┌──

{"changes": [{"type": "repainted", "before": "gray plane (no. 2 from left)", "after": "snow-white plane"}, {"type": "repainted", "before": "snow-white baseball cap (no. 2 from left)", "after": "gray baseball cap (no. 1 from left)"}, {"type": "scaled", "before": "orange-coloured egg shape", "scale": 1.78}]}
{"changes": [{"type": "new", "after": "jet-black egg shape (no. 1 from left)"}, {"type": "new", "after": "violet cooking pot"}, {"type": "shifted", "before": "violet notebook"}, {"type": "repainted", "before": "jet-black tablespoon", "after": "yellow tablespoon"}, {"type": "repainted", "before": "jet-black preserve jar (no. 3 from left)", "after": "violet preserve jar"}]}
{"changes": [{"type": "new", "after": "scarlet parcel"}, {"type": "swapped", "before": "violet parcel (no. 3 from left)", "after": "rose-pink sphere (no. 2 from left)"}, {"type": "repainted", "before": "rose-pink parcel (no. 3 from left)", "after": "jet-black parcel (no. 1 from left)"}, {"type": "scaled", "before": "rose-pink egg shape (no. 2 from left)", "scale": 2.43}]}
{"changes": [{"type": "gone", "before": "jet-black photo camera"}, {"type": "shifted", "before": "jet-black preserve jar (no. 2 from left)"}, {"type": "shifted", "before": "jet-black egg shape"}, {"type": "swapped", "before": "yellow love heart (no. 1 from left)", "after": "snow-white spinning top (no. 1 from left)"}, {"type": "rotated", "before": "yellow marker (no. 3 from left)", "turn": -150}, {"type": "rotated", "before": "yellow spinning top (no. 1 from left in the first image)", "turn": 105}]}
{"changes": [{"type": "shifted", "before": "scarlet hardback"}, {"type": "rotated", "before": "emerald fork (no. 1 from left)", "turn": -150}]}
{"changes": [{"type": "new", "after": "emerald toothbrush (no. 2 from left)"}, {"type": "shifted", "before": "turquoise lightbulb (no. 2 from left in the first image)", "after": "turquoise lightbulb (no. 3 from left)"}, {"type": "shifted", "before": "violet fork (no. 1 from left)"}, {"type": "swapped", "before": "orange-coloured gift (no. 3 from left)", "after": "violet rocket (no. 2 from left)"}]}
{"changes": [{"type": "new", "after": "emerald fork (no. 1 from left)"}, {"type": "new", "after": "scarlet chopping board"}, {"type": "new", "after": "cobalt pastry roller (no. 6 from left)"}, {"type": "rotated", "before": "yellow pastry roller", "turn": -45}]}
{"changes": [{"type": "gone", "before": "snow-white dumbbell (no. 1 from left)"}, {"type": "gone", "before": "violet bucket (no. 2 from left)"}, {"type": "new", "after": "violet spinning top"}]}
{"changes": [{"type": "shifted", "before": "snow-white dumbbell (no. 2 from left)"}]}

└──

What the exercise asks
Repeat the data in full. Nothing may be dropped or altered.

Exercise response
{"changes": [{"type": "repainted", "before": "gray plane (no. 2 from left)", "after": "snow-white plane"}, {"type": "repainted", "before": "snow-white baseball cap (no. 2 from left)", "after": "gray baseball cap (no. 1 from left)"}, {"type": "scaled", "before": "orange-coloured egg shape", "scale": 1.78}]}
{"changes": [{"type": "new", "after": "jet-black egg shape (no. 1 from left)"}, {"type": "new", "after": "violet cooking pot"}, {"type": "shifted", "before": "violet notebook"}, {"type": "repainted", "before": "jet-black tablespoon", "after": "yellow tablespoon"}, {"type": "repainted", "before": "jet-black preserve jar (no. 3 from left)", "after": "violet preserve jar"}]}
{"changes": [{"type": "new", "after": "scarlet parcel"}, {"type": "swapped", "before": "violet parcel (no. 3 from left)", "after": "rose-pink sphere (no. 2 from left)"}, {"type": "repainted", "before": "rose-pink parcel (no. 3 from left)", "after": "jet-black parcel (no. 1 from left)"}, {"type": "scaled", "before": "rose-pink egg shape (no. 2 from left)", "scale": 2.43}]}
{"changes": [{"type": "gone", "before": "jet-black photo camera"}, {"type": "shifted", "before": "jet-black preserve jar (no. 2 from left)"}, {"type": "shifted", "before": "jet-black egg shape"}, {"type": "swapped", "before": "yellow love heart (no. 1 from left)", "after": "snow-white spinning top (no. 1 from left)"}, {"type": "rotated", "before": "yellow marker (no. 3 from left)", "turn": -150}, {"type": "rotated", "before": "yellow spinning top (no. 1 from left in the first image)", "turn": 105}]}
{"changes": [{"type": "shifted", "before": "scarlet hardback"}, {"type": "rotated", "before": "emerald fork (no. 1 from left)", "turn": -150}]}
{"changes": [{"type": "new", "after": "emerald toothbrush (no. 2 from left)"}, {"type": "shifted", "before": "turquoise lightbulb (no. 2 from left in the first image)", "after": "turquoise lightbulb (no. 3 from left)"}, {"type": "shifted", "before": "violet fork (no. 1 from left)"}, {"type": "swapped", "before": "orange-coloured gift (no. 3 from left)", "after": "violet rocket (no. 2 from left)"}]}
{"changes": [{"type": "new", "after": "emerald fork (no. 1 from left)"}, {"type": "new", "after": "scarlet chopping board"}, {"type": "new", "after": "cobalt pastry roller (no. 6 from left)"}, {"type": "rotated", "before": "yellow pastry roller", "turn": -45}]}
{"changes": [{"type": "gone", "before": "snow-white dumbbell (no. 1 from left)"}, {"type": "gone", "before": "violet bucket (no. 2 from left)"}, {"type": "new", "after": "violet spinning top"}]}
{"changes": [{"type": "shifted", "before": "snow-white dumbbell (no. 2 from left)"}]}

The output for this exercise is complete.